What to do >>
Copy exactly the lines of the records below, and only those lines, beginning with the line that contains "[200,330,238,378] (first image)" and ending with the line that contains "[645,382,720,456]".

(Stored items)
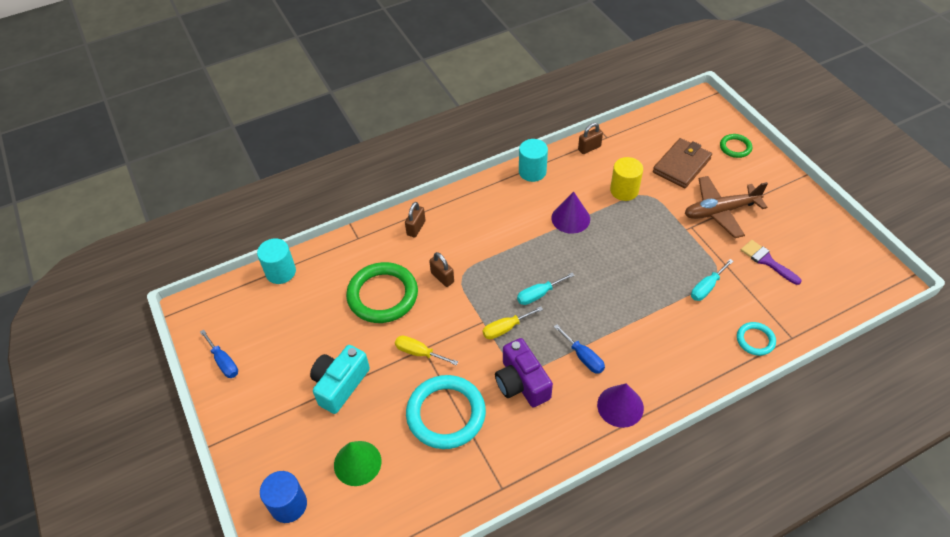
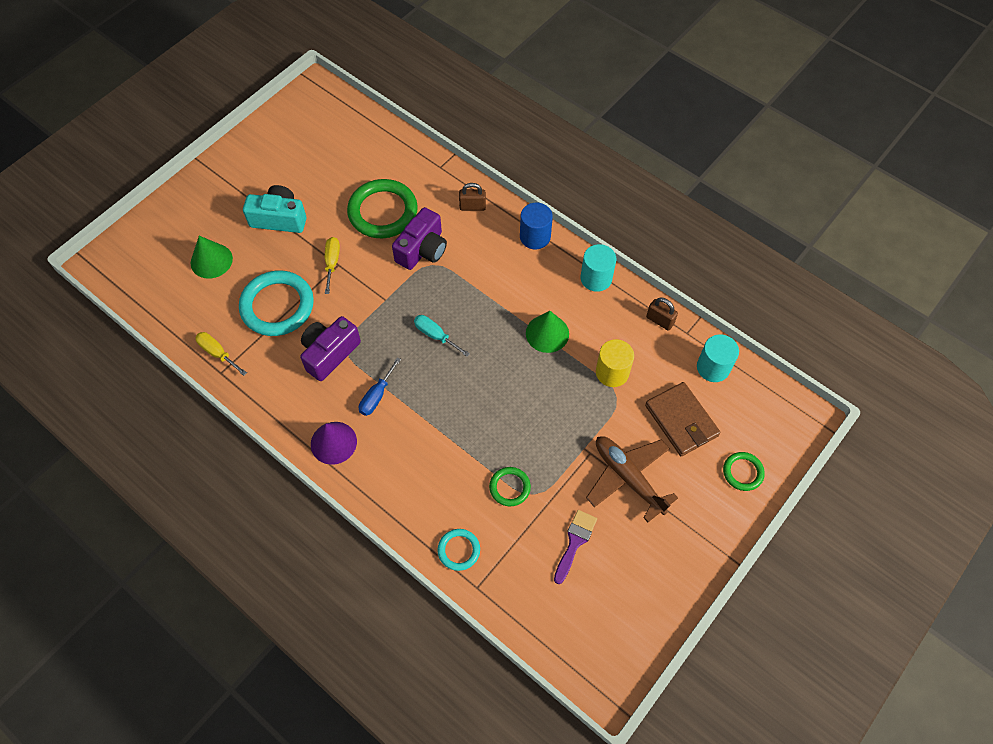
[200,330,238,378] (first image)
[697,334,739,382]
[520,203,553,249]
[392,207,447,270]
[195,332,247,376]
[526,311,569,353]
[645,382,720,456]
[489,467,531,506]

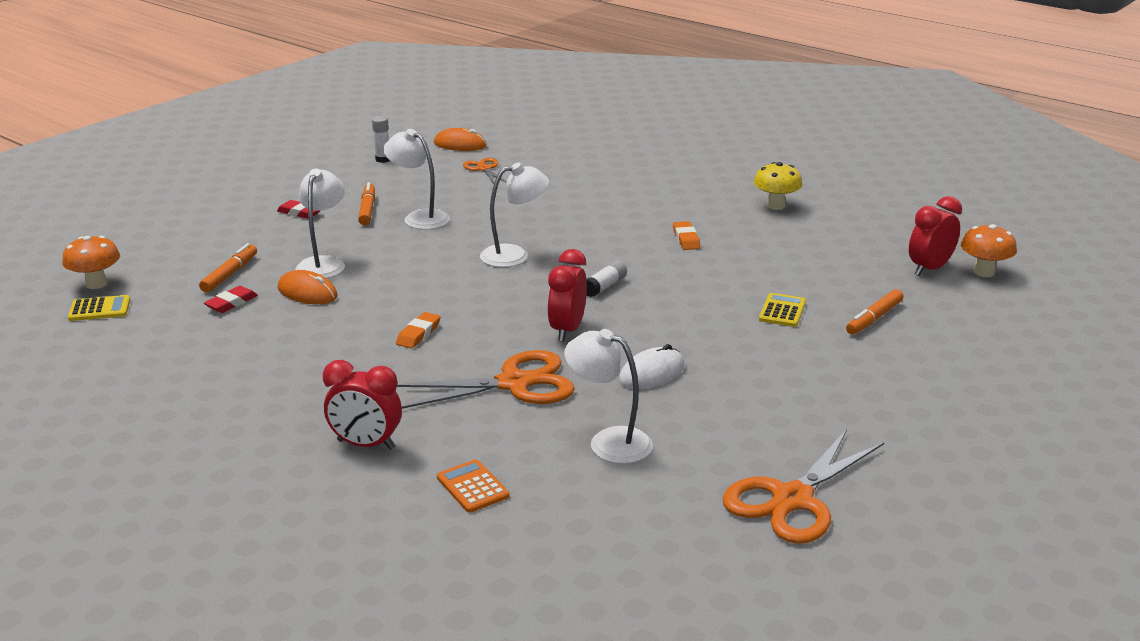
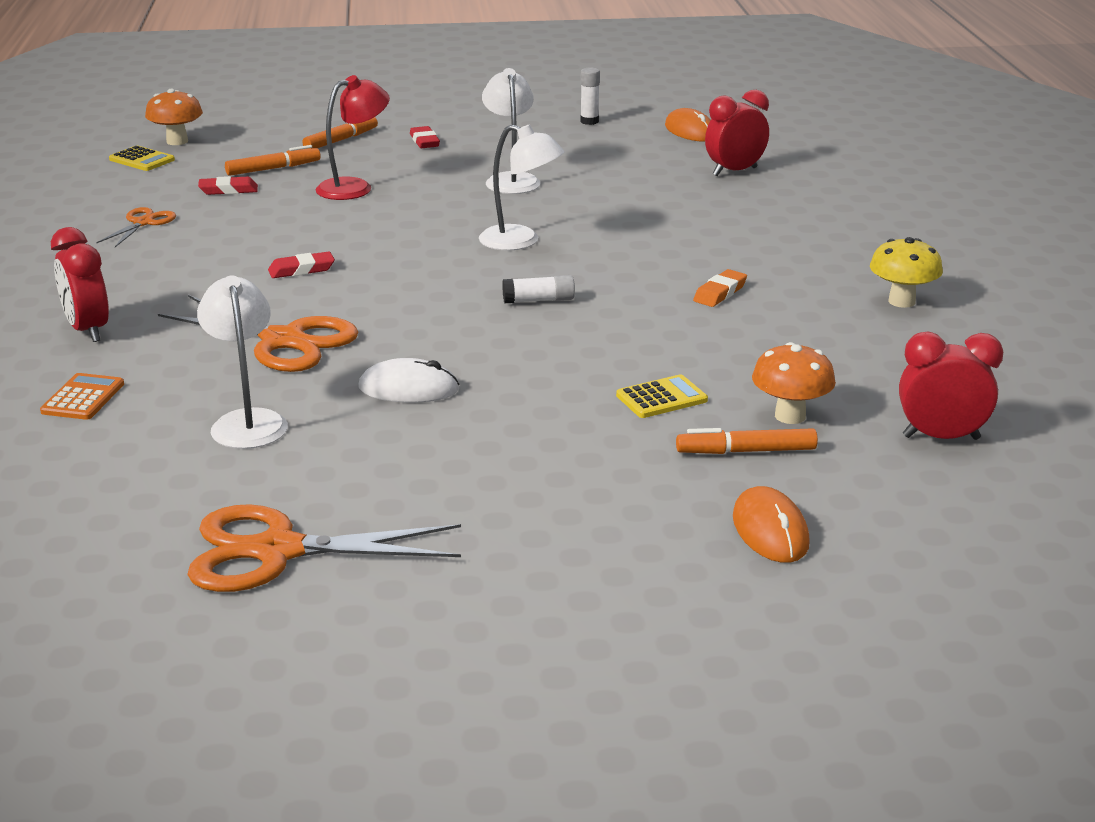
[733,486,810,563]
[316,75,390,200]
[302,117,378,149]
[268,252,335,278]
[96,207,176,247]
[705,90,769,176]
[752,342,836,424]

* * *

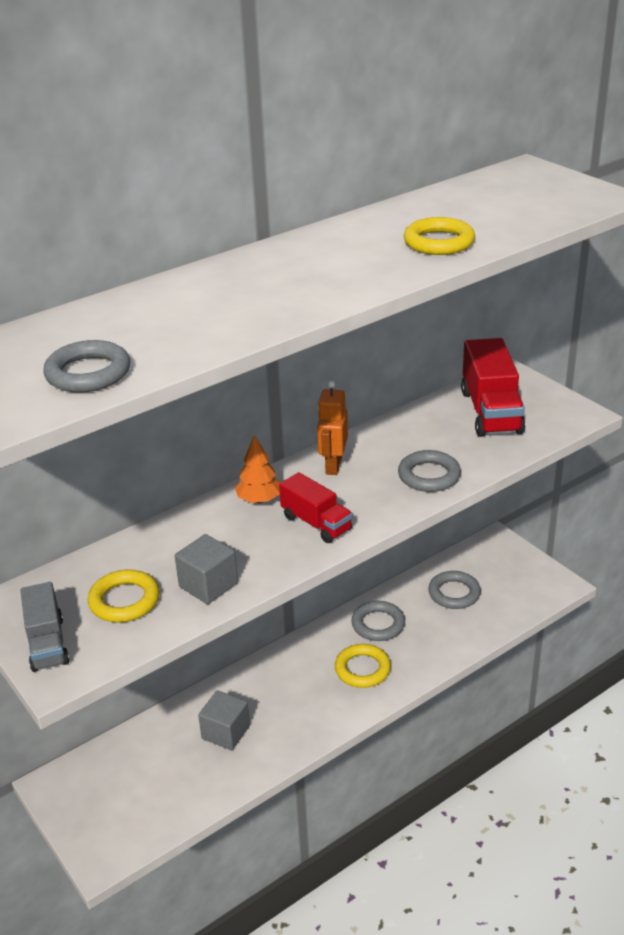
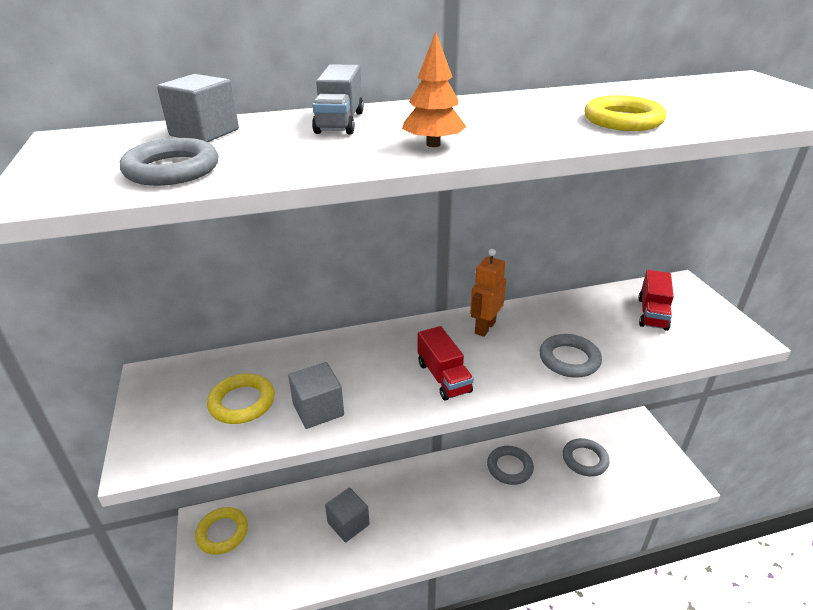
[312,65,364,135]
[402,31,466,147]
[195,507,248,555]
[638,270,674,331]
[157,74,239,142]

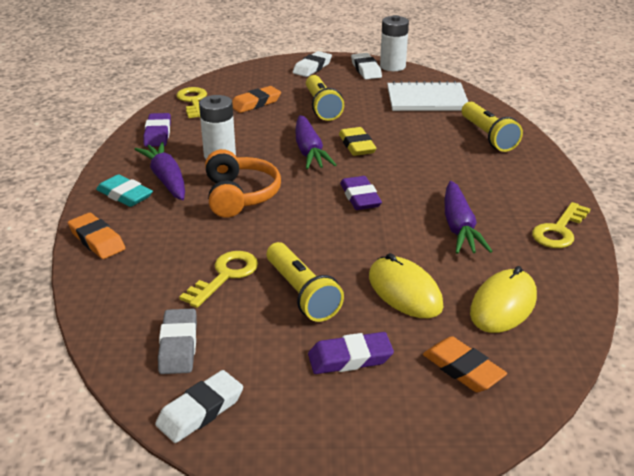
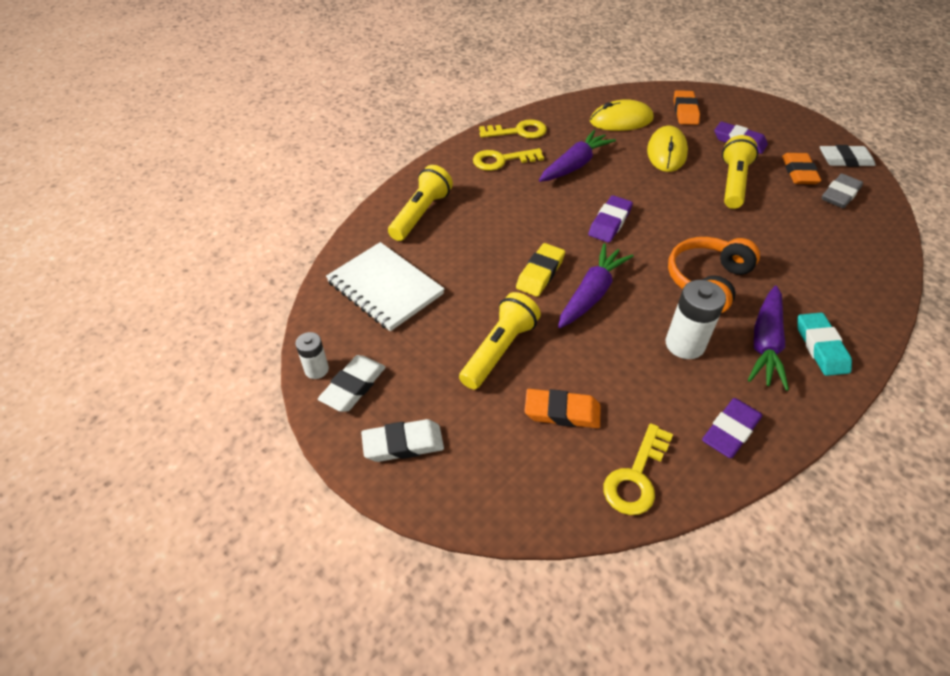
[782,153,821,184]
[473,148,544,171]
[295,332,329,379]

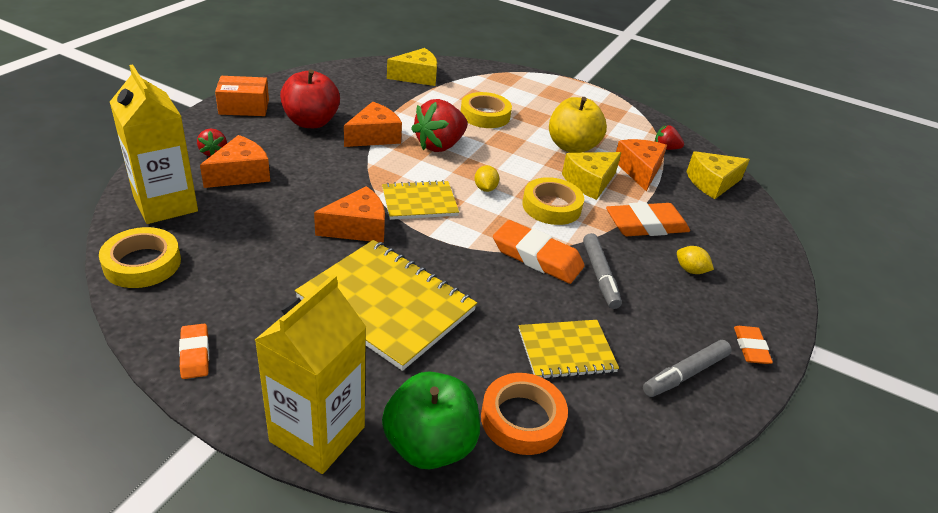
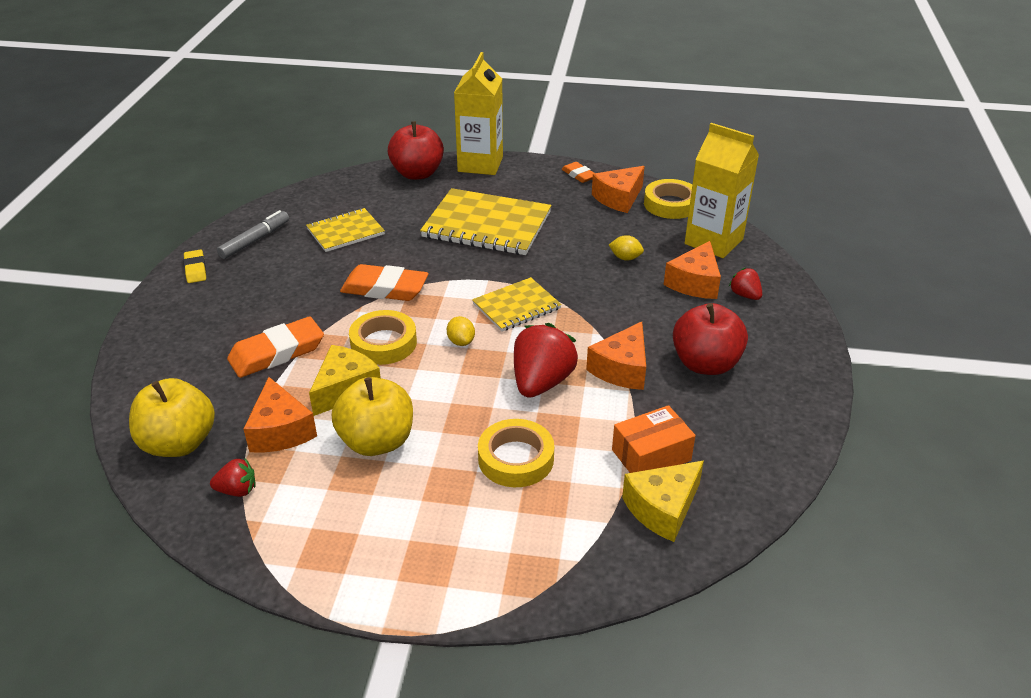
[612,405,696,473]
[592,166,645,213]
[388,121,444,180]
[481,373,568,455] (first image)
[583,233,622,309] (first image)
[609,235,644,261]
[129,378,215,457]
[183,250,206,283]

Solution for this task >>
[200,330,238,378] (first image)
[697,334,739,382]
[520,203,553,249]
[392,207,447,270]
[195,332,247,376]
[526,311,569,353]
[645,382,720,456]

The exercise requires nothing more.